## PROBLEM
Pictures must not appear in the copy. Restate exactly the lines below from the one with "(488, 353) = (546, 315): green" through the one with "(258, 131) = (429, 153): orange", inclusive.

[Data extracted from a collection]
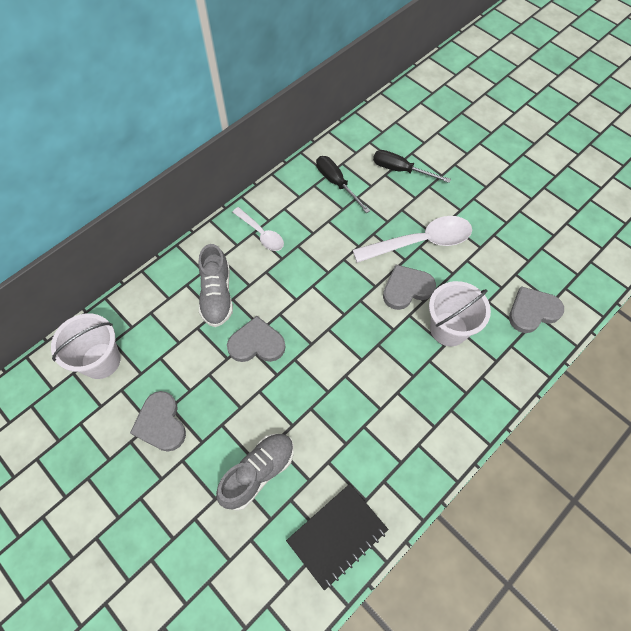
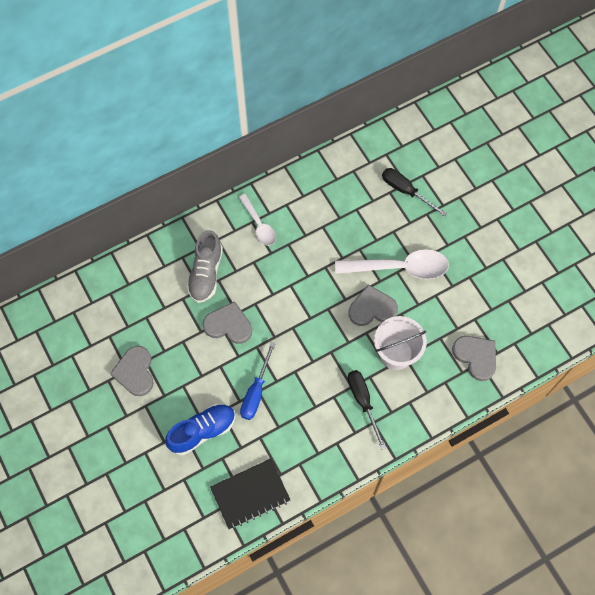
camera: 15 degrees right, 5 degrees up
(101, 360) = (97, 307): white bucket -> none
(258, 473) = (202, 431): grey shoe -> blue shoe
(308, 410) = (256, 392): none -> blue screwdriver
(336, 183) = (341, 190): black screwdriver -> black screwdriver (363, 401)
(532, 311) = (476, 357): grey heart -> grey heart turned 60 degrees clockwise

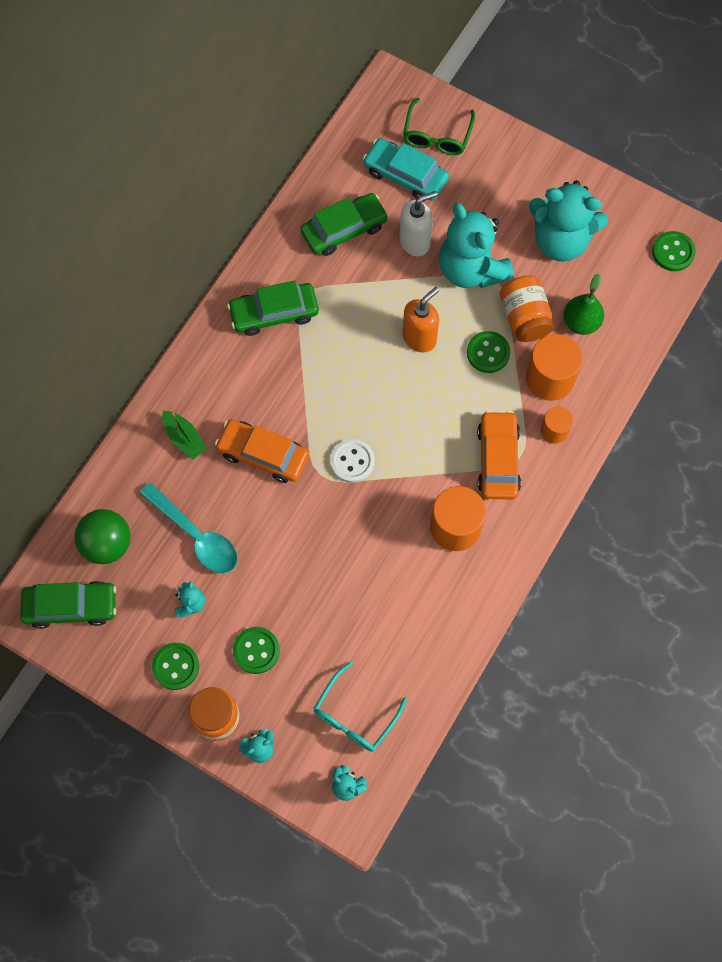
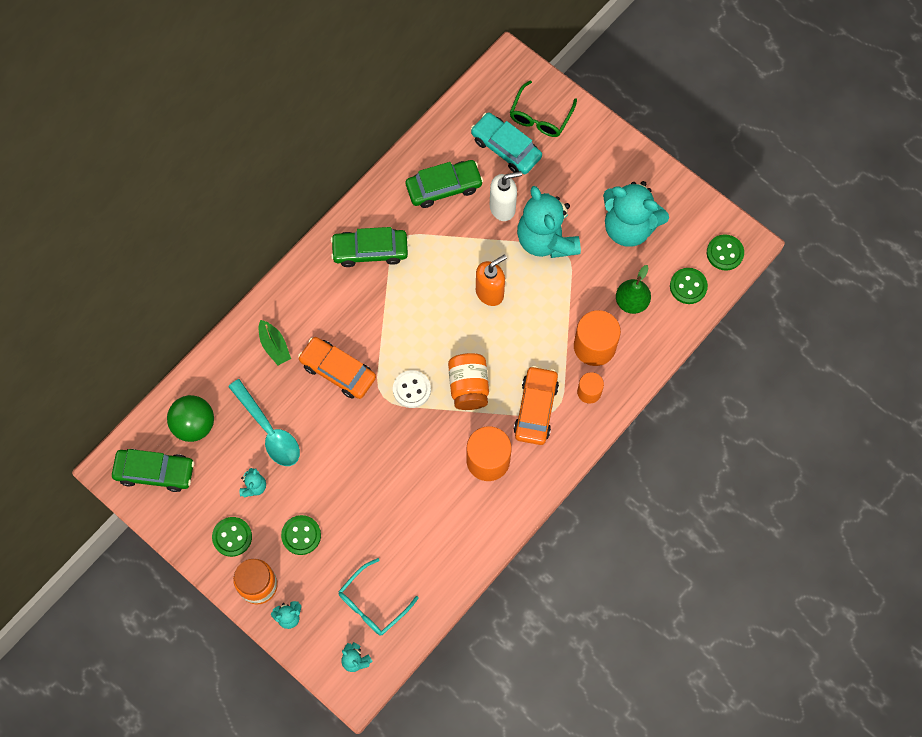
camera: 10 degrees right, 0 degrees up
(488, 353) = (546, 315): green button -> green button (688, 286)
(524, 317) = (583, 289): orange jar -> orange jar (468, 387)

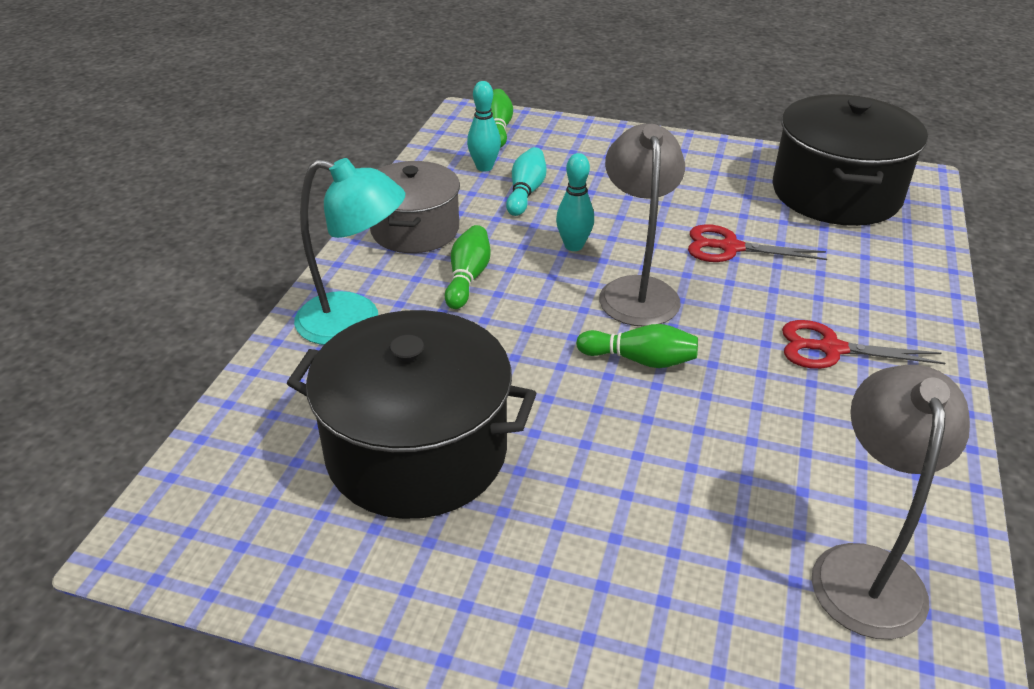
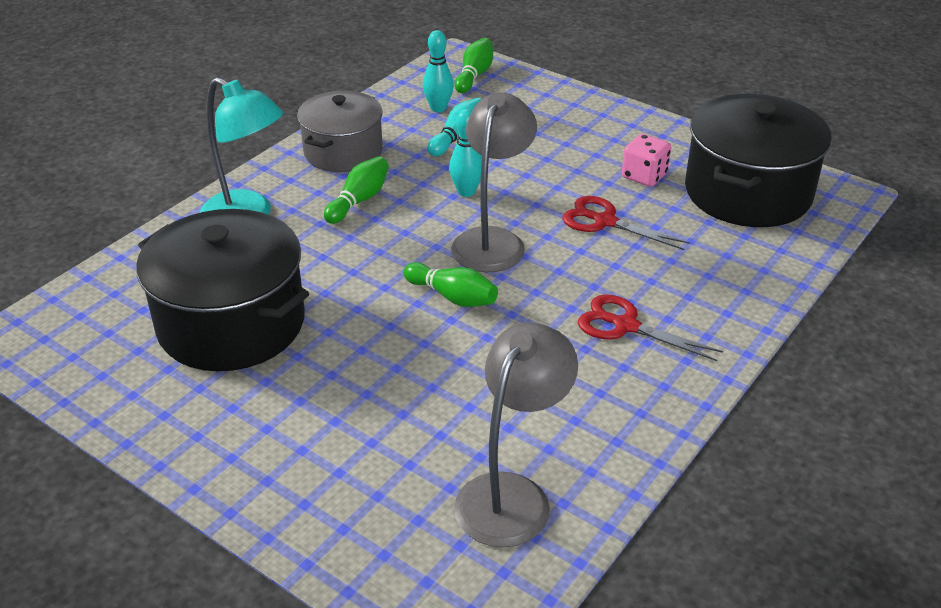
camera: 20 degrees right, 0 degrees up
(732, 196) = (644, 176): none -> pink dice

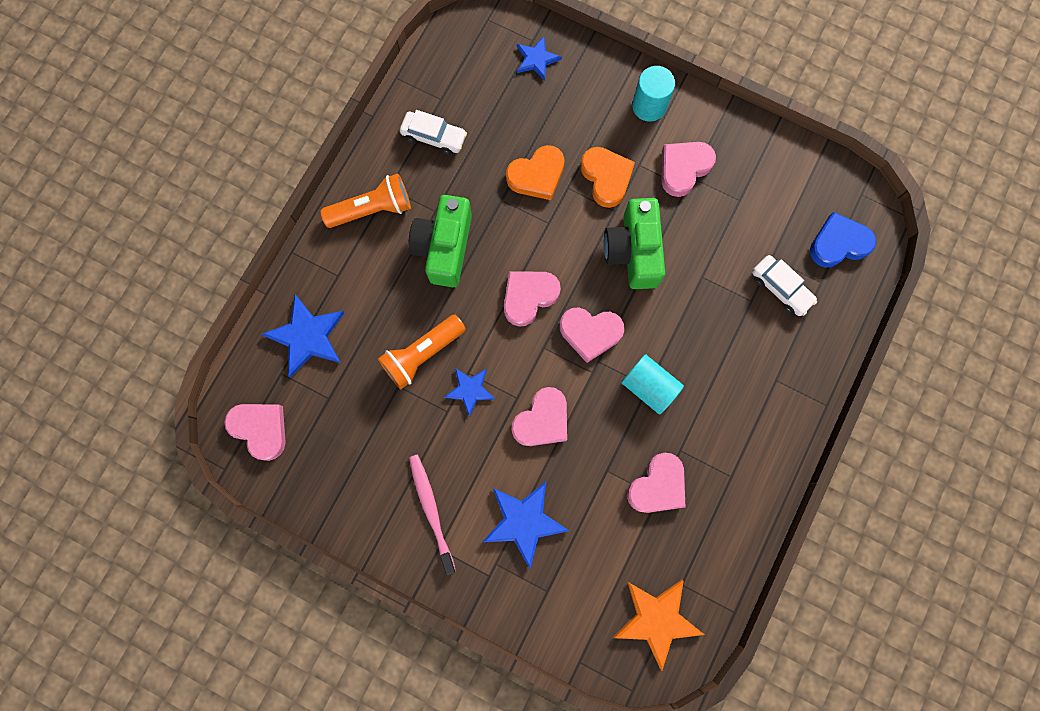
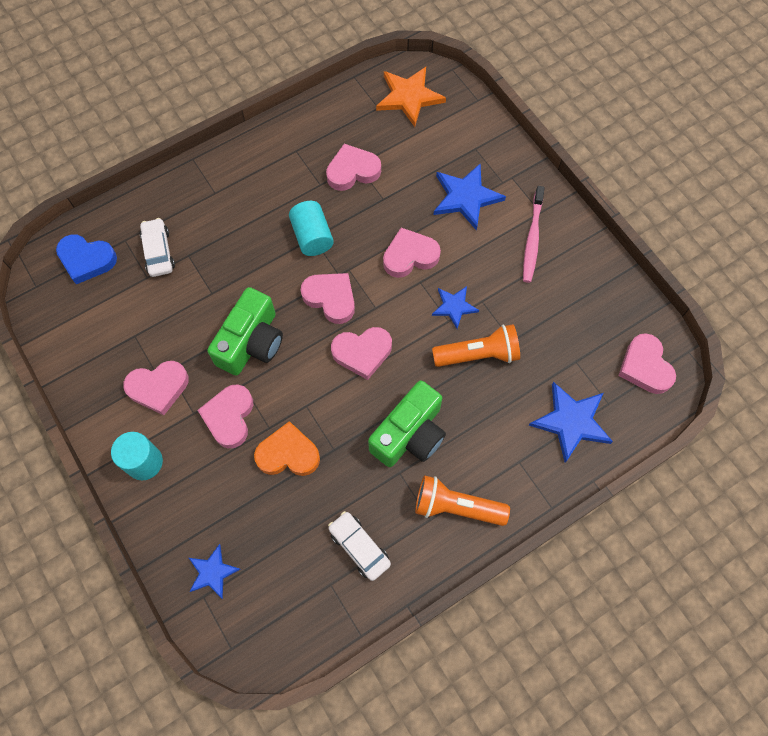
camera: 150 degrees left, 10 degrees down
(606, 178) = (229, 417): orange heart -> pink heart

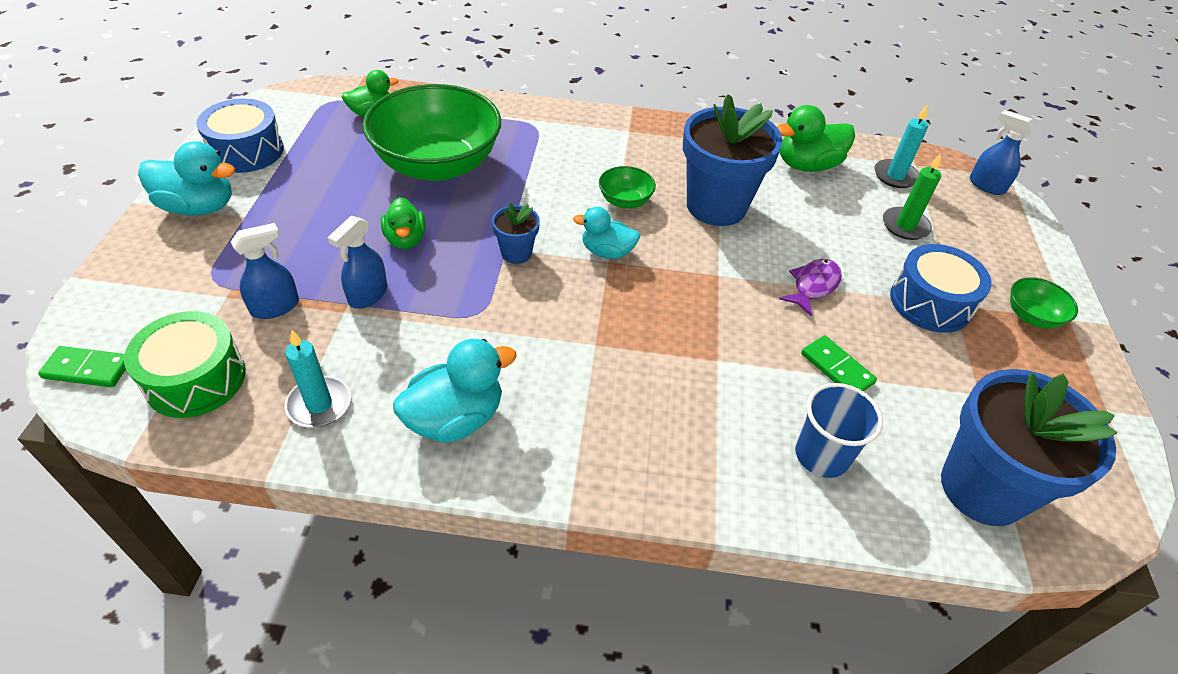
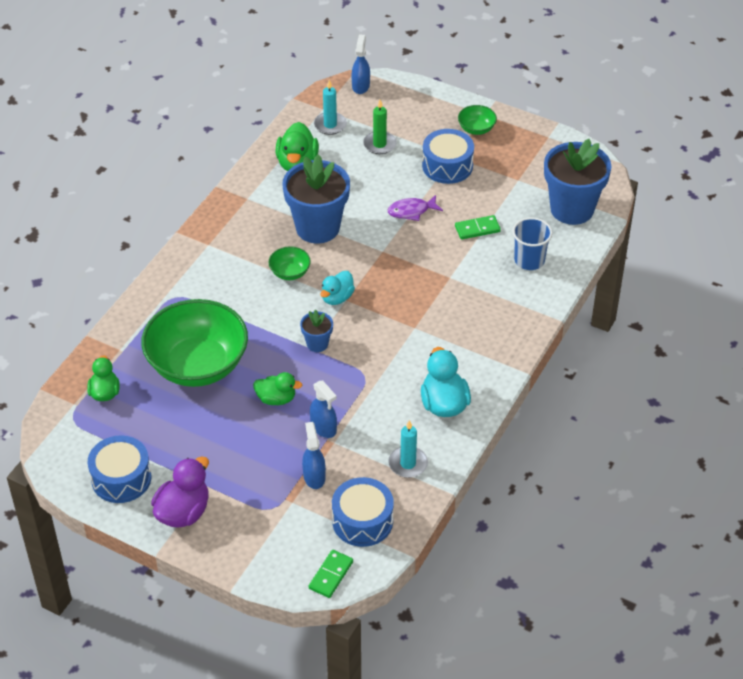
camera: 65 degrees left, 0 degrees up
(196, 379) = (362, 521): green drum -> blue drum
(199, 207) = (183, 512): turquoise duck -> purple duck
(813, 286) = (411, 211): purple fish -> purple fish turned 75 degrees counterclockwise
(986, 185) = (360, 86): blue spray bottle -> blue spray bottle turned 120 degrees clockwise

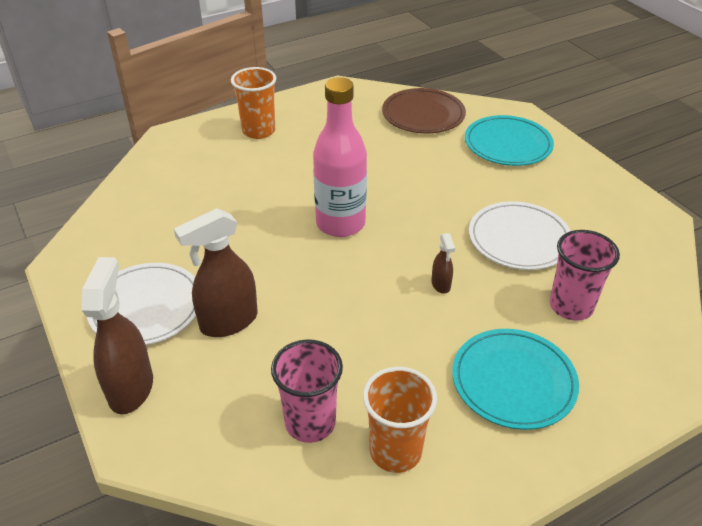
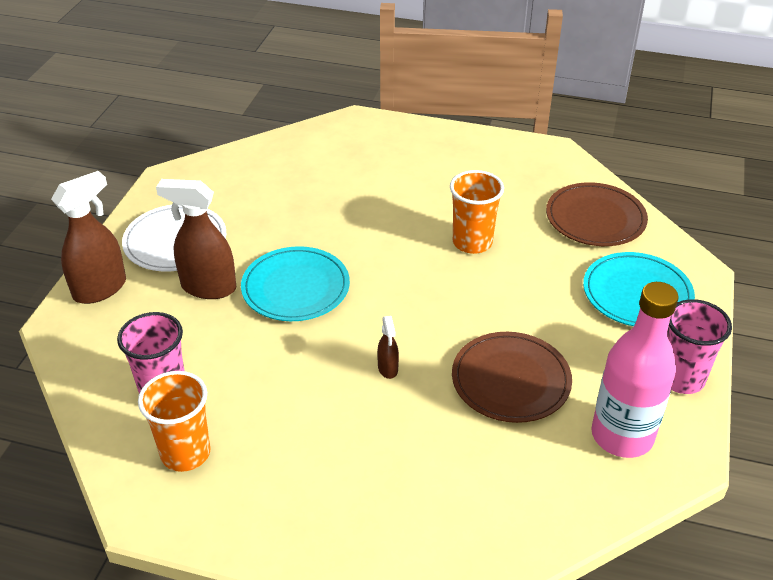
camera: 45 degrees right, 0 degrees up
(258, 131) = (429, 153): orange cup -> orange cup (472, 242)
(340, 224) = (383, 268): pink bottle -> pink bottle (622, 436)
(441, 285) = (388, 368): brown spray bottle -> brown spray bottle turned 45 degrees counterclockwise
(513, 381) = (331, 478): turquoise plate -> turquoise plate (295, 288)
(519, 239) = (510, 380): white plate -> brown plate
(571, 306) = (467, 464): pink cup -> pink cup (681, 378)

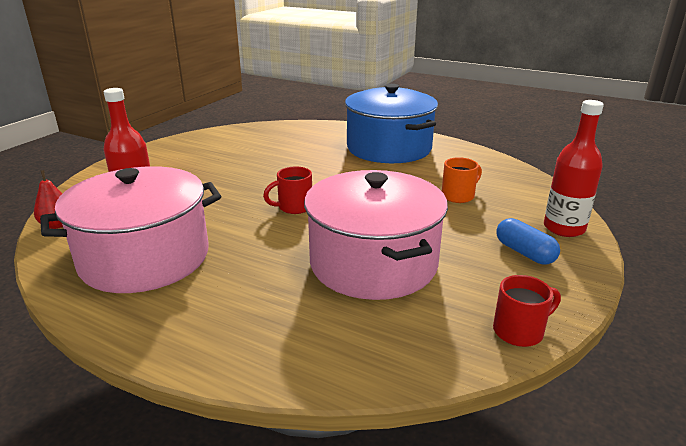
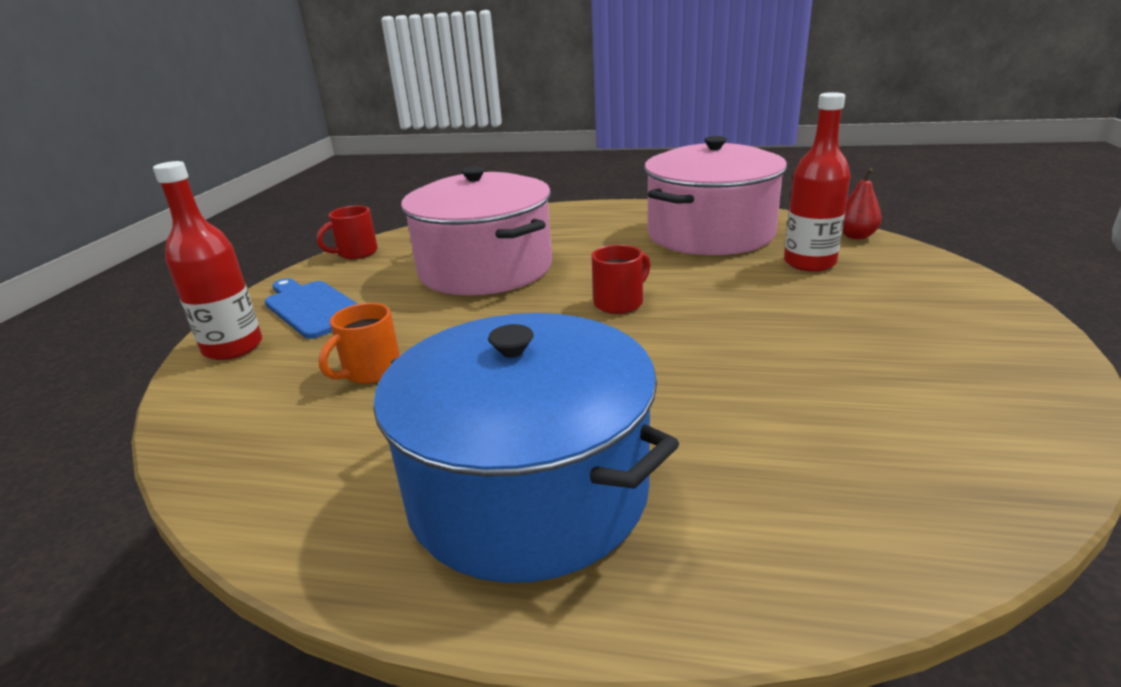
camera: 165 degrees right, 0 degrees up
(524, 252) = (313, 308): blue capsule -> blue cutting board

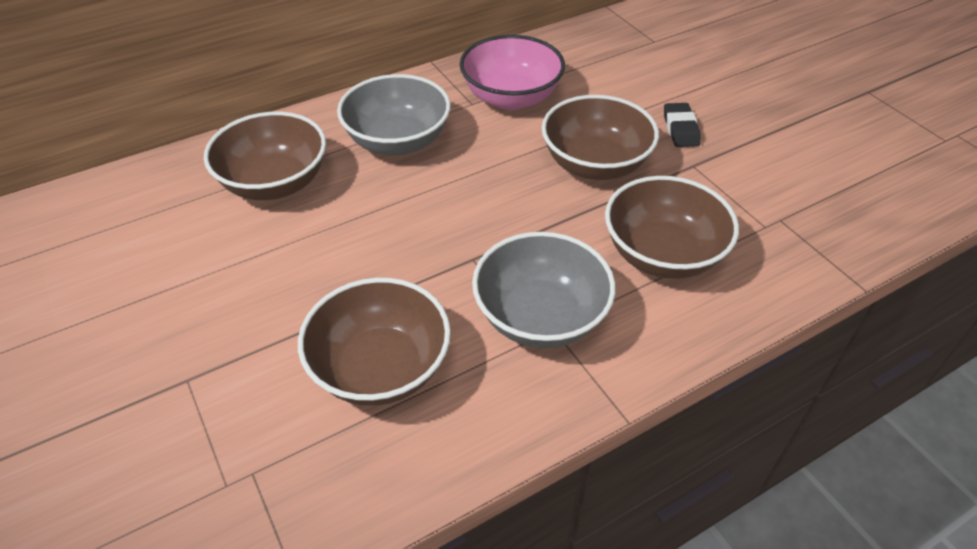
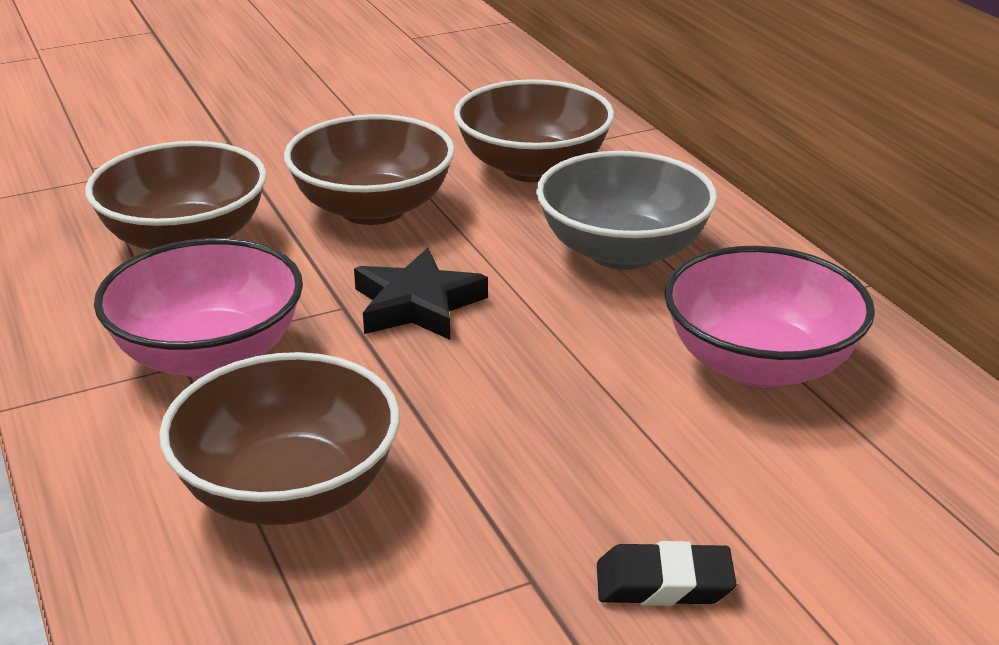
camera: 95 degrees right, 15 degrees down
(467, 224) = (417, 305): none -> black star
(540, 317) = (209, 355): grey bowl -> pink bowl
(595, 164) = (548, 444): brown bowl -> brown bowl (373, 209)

## EXERCISE RESPONSE
(488, 353) = (546, 315): green button -> green button (688, 286)
(524, 317) = (583, 289): orange jar -> orange jar (468, 387)

camera: 20 degrees right, 0 degrees up
(732, 196) = (644, 176): none -> pink dice

camera: 150 degrees left, 10 degrees down
(606, 178) = (229, 417): orange heart -> pink heart

camera: 65 degrees left, 0 degrees up
(196, 379) = (362, 521): green drum -> blue drum
(199, 207) = (183, 512): turquoise duck -> purple duck
(813, 286) = (411, 211): purple fish -> purple fish turned 75 degrees counterclockwise
(986, 185) = (360, 86): blue spray bottle -> blue spray bottle turned 120 degrees clockwise

camera: 45 degrees right, 0 degrees up
(258, 131) = (429, 153): orange cup -> orange cup (472, 242)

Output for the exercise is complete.